#### Required action
Word for word, write the lines below out again, with no pictures.

#### Recorded data
+++
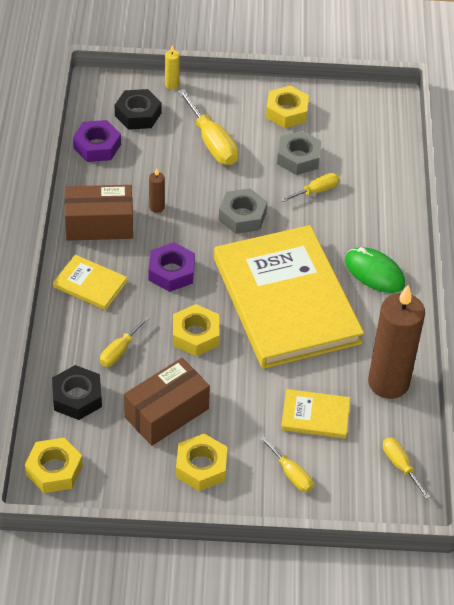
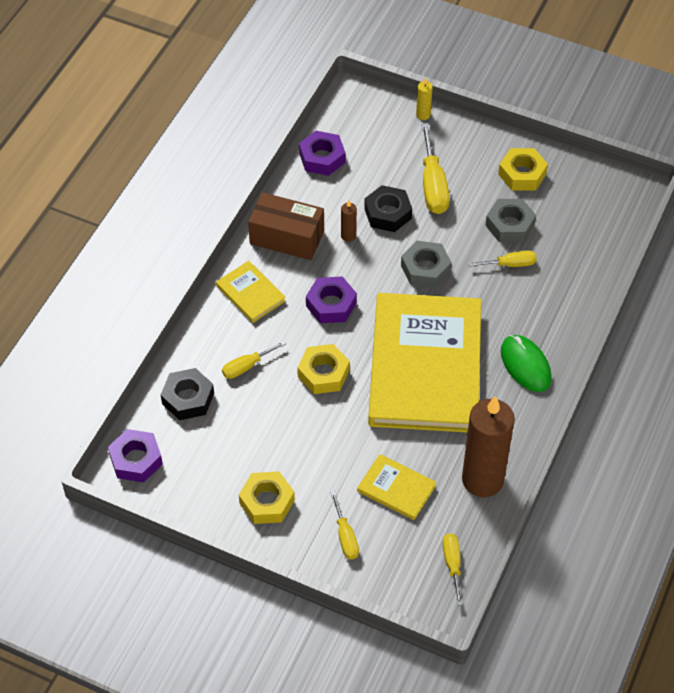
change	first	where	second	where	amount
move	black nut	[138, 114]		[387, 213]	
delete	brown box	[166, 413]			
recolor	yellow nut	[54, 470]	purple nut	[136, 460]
+++
#### Solution to the problem
change	first	where	second	where	amount
move	black nut	[138, 114]		[387, 213]	
delete	brown box	[166, 413]			
recolor	yellow nut	[54, 470]	purple nut	[136, 460]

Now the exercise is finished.